■ Problem to work on
Pull out each line of the entries that contains the string "kern", matching case exactly.

■ Information provided
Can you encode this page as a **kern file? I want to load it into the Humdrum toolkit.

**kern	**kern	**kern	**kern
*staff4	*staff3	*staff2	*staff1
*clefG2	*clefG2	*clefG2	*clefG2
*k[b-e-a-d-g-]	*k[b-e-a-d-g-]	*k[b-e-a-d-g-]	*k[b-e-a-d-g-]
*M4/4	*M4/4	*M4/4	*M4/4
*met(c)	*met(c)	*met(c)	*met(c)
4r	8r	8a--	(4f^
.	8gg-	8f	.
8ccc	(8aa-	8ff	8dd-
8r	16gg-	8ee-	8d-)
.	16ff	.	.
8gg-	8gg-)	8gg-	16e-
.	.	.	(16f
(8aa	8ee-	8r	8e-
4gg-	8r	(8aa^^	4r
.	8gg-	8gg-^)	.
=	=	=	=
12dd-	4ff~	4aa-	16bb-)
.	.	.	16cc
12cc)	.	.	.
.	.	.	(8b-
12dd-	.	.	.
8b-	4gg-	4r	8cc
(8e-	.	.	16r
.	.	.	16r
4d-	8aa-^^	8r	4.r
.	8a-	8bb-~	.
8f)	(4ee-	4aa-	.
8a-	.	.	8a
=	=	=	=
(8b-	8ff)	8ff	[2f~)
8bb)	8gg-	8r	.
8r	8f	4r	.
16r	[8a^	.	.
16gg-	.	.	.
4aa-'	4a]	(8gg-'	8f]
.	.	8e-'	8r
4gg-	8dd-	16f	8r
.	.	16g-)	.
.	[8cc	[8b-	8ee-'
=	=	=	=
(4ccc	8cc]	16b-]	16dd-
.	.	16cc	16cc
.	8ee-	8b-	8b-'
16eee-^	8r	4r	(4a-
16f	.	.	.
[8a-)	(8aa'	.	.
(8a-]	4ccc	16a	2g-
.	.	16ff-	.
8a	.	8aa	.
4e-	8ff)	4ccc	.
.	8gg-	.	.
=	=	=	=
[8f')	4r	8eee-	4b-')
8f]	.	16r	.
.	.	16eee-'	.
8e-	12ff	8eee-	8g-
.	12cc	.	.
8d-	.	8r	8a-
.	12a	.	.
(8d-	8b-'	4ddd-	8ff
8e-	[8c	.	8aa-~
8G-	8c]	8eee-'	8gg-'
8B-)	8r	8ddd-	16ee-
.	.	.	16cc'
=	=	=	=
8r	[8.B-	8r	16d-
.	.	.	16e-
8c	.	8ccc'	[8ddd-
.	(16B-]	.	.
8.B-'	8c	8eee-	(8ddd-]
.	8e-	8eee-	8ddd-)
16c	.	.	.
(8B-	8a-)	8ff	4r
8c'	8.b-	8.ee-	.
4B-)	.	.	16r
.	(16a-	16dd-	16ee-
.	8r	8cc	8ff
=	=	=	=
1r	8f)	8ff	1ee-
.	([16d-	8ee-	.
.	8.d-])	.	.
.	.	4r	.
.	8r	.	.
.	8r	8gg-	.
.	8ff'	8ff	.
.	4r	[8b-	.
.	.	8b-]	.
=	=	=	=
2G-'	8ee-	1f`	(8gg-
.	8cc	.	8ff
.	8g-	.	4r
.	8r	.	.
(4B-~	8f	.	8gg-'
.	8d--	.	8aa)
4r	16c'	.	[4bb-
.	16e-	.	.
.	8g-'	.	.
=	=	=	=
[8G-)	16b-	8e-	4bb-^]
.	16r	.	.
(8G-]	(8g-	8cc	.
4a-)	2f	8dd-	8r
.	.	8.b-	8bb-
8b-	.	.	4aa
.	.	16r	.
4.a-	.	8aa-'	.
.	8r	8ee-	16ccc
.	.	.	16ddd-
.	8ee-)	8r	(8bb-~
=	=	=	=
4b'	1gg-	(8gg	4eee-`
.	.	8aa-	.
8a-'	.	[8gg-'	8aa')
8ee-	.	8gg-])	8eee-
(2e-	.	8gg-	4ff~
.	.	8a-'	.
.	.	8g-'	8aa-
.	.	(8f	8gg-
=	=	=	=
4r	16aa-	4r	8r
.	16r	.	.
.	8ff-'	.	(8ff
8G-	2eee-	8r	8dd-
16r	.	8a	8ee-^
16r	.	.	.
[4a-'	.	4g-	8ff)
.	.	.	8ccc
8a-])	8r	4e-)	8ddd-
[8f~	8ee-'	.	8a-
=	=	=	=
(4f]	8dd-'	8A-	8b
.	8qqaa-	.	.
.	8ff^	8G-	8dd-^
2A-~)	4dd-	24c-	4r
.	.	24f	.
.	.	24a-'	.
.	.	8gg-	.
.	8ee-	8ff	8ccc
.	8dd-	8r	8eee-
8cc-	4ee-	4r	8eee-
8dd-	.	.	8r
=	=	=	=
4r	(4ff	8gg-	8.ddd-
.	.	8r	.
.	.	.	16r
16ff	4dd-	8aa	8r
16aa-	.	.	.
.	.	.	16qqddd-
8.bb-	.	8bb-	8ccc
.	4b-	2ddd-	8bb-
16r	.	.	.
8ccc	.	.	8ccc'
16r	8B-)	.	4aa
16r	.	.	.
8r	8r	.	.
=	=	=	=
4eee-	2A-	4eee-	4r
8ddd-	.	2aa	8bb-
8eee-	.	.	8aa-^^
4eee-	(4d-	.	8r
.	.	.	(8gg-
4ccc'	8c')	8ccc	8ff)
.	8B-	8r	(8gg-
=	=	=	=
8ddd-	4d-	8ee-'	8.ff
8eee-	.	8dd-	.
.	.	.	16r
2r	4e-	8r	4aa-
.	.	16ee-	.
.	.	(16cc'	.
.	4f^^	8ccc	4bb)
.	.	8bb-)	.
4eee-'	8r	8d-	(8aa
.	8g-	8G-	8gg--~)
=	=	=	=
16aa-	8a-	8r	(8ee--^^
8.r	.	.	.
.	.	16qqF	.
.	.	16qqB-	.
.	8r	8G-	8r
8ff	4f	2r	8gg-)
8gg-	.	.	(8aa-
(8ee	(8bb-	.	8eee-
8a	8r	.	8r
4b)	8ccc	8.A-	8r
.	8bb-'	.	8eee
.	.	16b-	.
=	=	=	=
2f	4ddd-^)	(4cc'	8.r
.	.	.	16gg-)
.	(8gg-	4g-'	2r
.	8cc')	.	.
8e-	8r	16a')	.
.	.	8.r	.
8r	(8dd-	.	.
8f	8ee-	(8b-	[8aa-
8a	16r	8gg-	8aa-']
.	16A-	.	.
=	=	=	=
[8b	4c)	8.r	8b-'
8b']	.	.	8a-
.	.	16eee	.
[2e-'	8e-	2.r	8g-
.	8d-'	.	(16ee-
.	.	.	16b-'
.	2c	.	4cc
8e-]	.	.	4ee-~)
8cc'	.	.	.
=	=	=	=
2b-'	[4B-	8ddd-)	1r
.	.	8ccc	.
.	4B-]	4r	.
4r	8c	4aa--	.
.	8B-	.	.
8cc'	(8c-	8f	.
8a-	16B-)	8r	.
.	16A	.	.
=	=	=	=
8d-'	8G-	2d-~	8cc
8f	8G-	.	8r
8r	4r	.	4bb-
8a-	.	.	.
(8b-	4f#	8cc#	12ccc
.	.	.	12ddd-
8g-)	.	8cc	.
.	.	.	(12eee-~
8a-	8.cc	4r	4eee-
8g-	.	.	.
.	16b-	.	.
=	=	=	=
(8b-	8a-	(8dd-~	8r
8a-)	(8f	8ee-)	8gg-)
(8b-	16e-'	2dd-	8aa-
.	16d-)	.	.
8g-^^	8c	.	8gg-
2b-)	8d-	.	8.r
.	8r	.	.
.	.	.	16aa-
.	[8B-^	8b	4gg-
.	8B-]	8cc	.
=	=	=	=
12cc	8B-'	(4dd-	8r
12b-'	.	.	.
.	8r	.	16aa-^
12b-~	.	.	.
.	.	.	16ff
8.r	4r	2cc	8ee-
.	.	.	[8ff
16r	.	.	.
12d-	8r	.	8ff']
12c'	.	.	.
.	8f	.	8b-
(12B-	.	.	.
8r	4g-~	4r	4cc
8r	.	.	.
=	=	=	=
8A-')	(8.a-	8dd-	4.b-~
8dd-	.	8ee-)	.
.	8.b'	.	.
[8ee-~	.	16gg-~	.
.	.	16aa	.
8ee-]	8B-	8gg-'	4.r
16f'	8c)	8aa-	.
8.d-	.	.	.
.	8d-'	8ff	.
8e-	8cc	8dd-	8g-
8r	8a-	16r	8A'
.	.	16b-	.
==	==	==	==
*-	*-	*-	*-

■ The answer
Can you encode this page as a **kern file? I want to load it into the Humdrum toolkit.
**kern	**kern	**kern	**kern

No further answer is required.